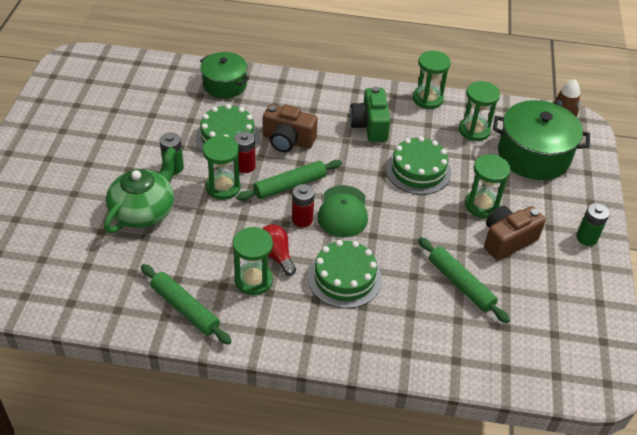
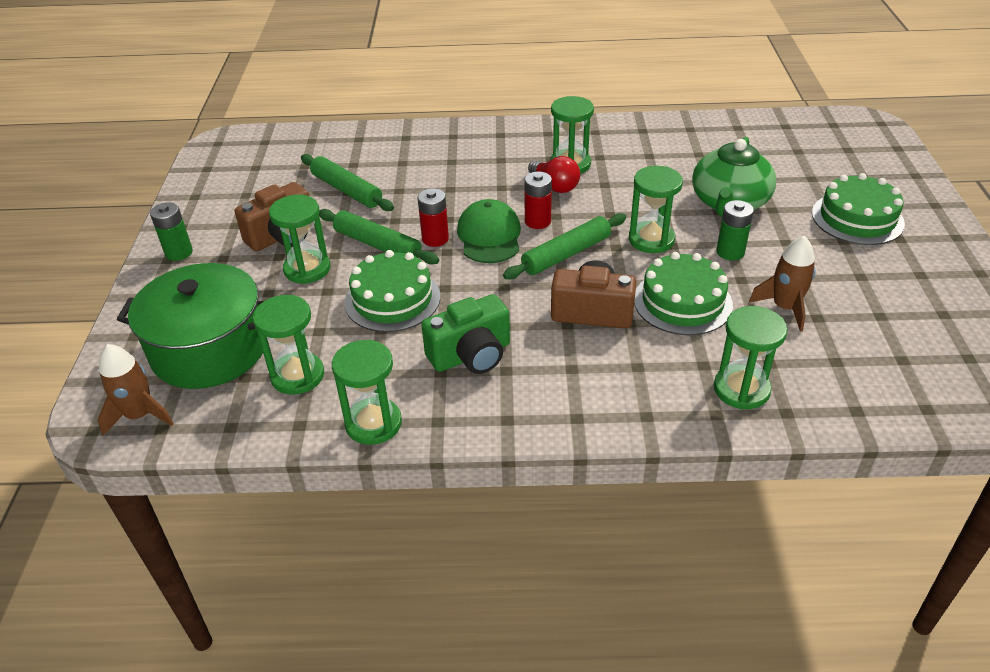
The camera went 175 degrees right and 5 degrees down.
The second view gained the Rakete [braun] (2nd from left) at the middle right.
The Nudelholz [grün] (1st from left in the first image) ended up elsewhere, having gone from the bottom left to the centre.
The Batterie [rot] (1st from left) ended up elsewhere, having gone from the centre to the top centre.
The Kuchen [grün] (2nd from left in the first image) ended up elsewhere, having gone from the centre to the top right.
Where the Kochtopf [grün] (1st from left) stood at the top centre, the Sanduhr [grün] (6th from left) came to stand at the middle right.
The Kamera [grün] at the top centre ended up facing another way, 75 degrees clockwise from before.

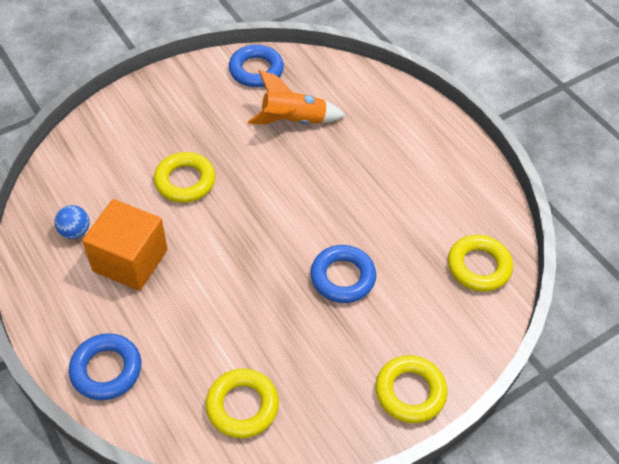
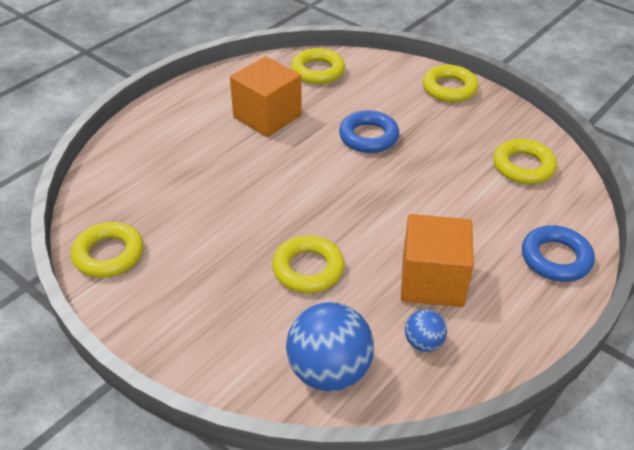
The camera went 105 degrees left and 10 degrees down.
The second view lost the Rakete [orange] at the top centre.
The second view gained the Kubus [orange] (1st from left) at the top centre.
The second view gained the Ball [blau] (1st from left) at the bottom centre.
What was the Ring [blau] (2nd from left) at the top centre turned into the Ring [gelb] (1st from left) at the middle left.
.....
§ **Assignment**: Report every line of the material above in which "down" appears.

§ **Reply**:
The camera went 175 degrees right and 5 degrees down.
The camera went 105 degrees left and 10 degrees down.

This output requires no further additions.